**What is needed:** Pull out each line of the records below that contains the word "with".

** begin **

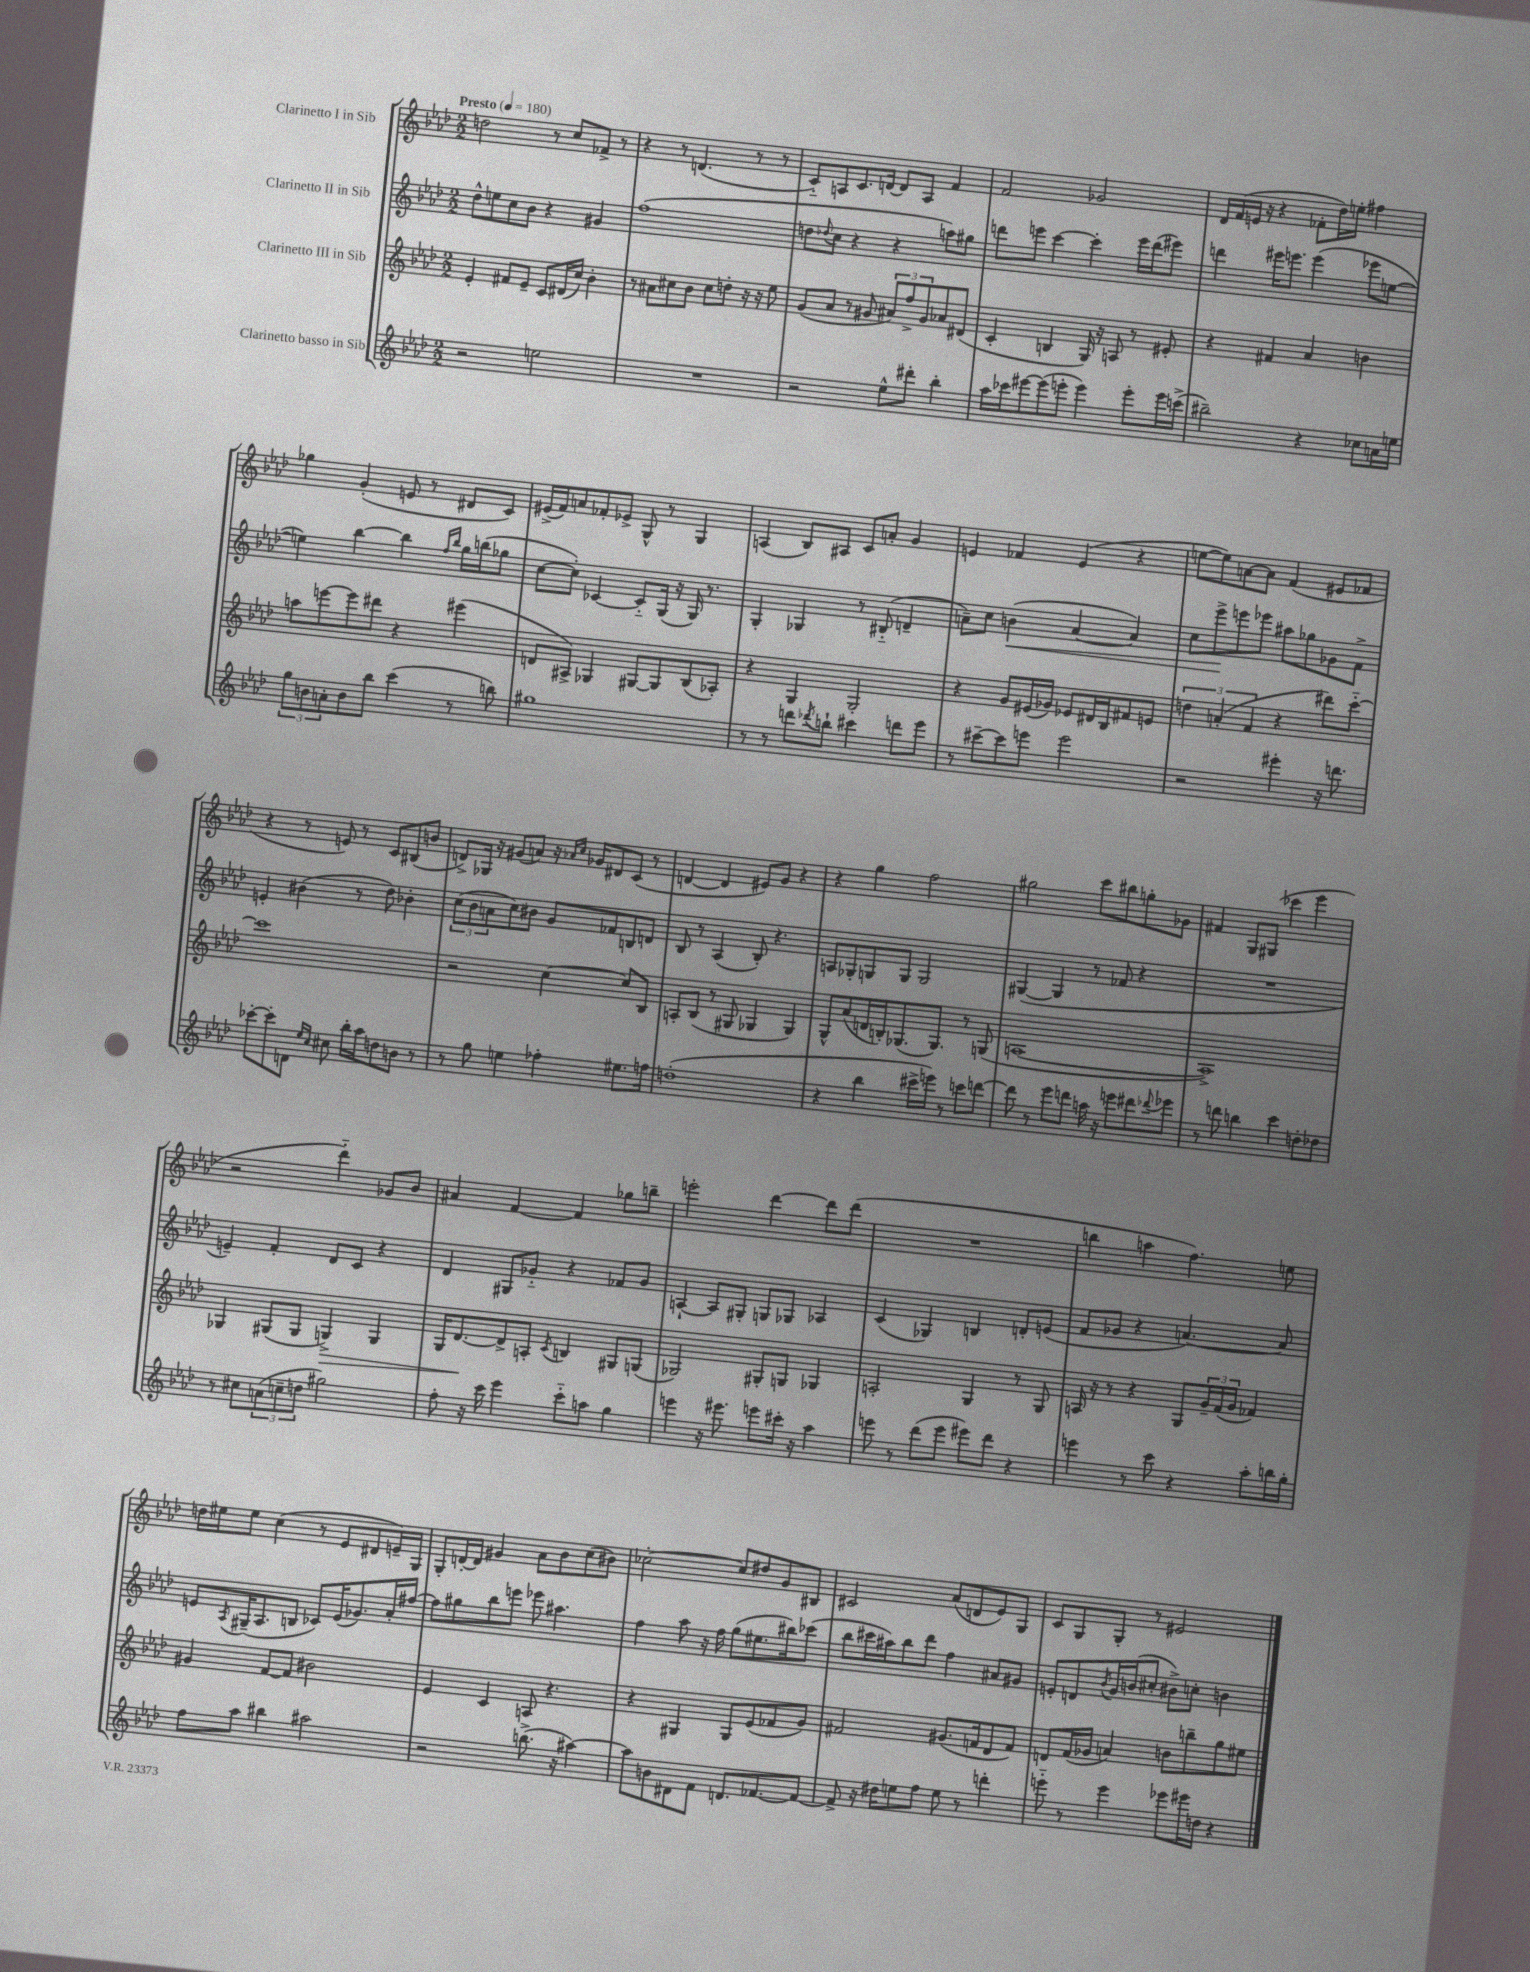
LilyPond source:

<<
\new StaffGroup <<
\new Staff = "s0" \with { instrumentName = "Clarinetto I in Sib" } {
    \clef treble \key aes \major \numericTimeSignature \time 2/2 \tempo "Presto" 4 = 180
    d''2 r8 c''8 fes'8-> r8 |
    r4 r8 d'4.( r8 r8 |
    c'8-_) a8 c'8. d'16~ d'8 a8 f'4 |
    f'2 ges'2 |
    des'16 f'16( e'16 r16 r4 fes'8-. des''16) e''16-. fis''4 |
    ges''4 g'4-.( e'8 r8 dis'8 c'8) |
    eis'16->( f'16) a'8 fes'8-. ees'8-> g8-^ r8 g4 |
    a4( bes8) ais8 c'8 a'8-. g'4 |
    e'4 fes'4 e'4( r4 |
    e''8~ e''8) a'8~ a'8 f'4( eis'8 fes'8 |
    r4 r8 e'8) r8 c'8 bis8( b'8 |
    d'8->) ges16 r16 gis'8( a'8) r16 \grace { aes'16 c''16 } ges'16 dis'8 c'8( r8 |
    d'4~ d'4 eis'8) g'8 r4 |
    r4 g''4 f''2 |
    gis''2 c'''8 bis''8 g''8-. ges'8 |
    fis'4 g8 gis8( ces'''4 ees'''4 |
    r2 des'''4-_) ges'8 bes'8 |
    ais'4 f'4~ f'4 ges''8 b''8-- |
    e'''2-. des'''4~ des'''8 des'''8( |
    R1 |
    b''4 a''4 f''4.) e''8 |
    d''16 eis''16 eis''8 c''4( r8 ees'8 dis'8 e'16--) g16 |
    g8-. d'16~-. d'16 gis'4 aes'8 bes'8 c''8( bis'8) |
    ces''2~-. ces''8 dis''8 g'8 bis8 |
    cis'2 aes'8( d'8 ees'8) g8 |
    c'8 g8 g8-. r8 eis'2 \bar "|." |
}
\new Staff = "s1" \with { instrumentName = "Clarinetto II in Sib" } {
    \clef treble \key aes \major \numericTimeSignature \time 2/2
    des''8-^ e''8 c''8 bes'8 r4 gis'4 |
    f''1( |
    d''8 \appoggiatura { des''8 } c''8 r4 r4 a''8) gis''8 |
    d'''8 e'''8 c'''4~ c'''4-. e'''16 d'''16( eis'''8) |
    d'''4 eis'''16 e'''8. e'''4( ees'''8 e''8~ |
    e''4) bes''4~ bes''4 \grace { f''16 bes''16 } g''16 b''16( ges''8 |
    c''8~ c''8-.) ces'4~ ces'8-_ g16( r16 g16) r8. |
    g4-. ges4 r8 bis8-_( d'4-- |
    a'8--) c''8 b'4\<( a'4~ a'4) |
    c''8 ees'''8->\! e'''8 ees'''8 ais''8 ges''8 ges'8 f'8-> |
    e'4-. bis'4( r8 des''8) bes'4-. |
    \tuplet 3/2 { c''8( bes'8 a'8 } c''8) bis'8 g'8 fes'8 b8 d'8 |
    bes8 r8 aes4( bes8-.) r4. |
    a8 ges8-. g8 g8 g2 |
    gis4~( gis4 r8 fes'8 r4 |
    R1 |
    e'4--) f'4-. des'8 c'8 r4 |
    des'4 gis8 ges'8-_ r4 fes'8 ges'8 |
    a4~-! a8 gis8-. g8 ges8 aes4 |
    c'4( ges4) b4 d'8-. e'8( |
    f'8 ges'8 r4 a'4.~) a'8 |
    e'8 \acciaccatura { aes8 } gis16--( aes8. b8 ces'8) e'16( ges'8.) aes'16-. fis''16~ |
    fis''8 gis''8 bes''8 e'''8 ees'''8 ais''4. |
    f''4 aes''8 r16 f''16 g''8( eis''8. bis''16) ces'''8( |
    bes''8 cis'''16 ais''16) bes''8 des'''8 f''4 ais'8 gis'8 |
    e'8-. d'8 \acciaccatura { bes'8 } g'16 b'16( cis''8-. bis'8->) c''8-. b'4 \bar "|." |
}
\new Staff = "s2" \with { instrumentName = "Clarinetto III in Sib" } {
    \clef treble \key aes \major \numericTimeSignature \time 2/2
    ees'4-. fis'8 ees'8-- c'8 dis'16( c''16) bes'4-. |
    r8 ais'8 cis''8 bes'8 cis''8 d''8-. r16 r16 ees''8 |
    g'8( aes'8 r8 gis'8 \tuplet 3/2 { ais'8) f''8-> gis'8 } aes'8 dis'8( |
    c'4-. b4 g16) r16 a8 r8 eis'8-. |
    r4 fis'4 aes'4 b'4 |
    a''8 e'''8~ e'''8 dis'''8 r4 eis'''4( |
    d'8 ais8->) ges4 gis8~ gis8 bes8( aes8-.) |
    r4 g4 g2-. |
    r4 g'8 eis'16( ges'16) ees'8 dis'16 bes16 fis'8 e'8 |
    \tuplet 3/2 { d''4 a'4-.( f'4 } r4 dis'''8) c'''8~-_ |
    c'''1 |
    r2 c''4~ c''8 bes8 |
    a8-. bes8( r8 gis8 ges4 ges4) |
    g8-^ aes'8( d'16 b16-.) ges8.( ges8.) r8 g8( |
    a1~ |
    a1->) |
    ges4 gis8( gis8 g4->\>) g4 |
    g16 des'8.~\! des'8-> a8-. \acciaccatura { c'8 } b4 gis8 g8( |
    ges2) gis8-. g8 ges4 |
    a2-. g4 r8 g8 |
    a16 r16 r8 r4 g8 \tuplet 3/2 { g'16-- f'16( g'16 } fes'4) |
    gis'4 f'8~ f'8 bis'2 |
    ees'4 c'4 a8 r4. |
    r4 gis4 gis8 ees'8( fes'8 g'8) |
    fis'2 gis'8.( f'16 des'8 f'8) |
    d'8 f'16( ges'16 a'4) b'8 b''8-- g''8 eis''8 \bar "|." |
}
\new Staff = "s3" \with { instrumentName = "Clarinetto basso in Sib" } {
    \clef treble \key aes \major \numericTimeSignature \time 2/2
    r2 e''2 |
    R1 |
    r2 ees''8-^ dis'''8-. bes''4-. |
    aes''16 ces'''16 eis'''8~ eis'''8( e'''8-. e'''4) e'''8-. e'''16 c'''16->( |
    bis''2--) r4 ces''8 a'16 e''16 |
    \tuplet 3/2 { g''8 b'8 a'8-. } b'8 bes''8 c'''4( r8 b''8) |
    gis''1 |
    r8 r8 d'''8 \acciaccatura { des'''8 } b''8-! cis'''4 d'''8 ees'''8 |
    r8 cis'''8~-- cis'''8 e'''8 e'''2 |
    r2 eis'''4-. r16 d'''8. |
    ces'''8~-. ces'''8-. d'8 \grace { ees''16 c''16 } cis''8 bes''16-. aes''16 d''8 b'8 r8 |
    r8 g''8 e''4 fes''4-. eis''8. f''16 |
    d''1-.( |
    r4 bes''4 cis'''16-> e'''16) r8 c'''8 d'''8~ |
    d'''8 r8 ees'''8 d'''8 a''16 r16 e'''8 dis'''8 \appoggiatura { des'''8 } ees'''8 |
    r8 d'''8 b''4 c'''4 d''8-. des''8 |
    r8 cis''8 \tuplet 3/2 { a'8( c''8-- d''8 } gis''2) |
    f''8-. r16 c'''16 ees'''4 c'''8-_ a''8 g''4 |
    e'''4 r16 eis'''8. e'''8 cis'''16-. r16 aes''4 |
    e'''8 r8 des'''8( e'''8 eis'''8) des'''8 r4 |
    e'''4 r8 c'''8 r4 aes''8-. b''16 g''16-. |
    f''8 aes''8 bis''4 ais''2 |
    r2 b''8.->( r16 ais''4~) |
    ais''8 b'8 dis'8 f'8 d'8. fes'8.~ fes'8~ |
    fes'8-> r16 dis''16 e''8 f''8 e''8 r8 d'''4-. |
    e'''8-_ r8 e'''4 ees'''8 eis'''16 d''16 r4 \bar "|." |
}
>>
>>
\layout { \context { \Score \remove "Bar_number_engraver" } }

** end **

**Task result:**
\new Staff = "s0" \with { instrumentName = "Clarinetto I in Sib" } {
\new Staff = "s1" \with { instrumentName = "Clarinetto II in Sib" } {
\new Staff = "s2" \with { instrumentName = "Clarinetto III in Sib" } {
\new Staff = "s3" \with { instrumentName = "Clarinetto basso in Sib" } {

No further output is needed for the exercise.